* GOAL OF THE EXERCISE:
Look through the material below and return every line that contains "minus".

* THE DATA:
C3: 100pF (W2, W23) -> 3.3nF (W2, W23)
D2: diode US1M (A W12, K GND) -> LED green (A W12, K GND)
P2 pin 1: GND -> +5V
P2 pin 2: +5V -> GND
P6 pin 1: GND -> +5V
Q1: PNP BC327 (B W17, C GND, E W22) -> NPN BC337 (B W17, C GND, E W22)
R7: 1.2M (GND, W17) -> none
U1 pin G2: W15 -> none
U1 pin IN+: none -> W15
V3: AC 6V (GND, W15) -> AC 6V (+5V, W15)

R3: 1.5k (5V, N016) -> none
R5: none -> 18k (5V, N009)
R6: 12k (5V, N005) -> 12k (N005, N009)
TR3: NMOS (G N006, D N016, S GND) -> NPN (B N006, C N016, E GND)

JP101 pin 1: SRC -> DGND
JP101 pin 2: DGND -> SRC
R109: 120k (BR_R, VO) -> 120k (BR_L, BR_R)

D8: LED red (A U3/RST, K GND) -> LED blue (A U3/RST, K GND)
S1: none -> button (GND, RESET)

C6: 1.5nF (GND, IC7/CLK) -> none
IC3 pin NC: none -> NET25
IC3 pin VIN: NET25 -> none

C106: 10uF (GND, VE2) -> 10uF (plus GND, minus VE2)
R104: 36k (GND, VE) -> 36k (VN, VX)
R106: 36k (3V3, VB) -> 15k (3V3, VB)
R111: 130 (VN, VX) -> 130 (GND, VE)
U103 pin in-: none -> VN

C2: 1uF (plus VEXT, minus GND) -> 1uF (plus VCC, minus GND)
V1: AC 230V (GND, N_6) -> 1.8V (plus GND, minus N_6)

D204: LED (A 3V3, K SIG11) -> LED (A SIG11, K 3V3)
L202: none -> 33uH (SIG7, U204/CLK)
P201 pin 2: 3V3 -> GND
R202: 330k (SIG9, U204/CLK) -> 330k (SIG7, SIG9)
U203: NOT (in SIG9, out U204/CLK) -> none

* EXERCISE RESULT:
C106: 10uF (GND, VE2) -> 10uF (plus GND, minus VE2)
C2: 1uF (plus VEXT, minus GND) -> 1uF (plus VCC, minus GND)
V1: AC 230V (GND, N_6) -> 1.8V (plus GND, minus N_6)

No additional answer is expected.